WHAT YOU ARE ASKED TO DO. All of the entries need to be printed again exactly; pictures are the only thing to omit.

GIVEN RECORDS.
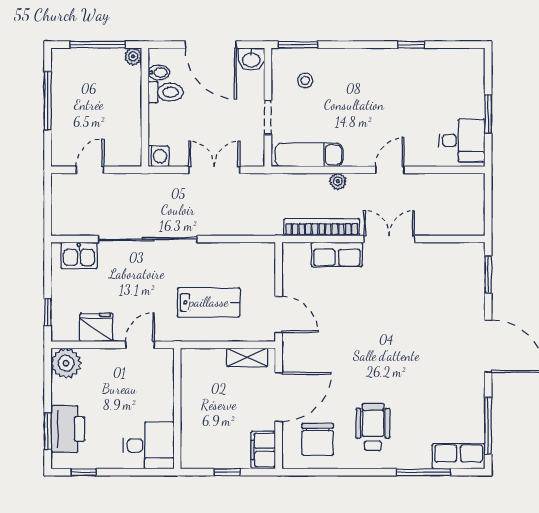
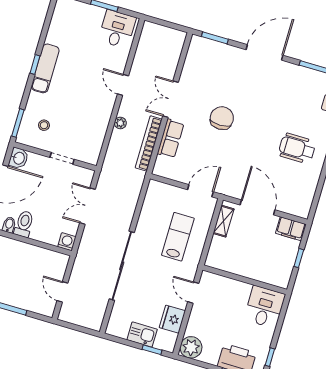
window: (411, 45) -> (35, 65), moved
exam couch: (309, 155) -> (45, 68), moved, turned 180
kitchen sink: (79, 255) -> (142, 335), moved, turned -90
chair: (318, 439) -> (222, 118), moved, turned -90

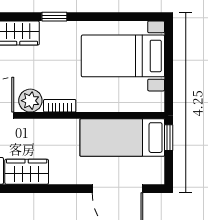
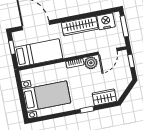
window: (169, 138) -> (12, 47), moved
wardrobe: (27, 172) -> (80, 26), width x1.50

ANSWER SECTION.
window: (411, 45) -> (35, 65), moved
exam couch: (309, 155) -> (45, 68), moved, turned 180
kitchen sink: (79, 255) -> (142, 335), moved, turned -90
chair: (318, 439) -> (222, 118), moved, turned -90

window: (169, 138) -> (12, 47), moved
wardrobe: (27, 172) -> (80, 26), width x1.50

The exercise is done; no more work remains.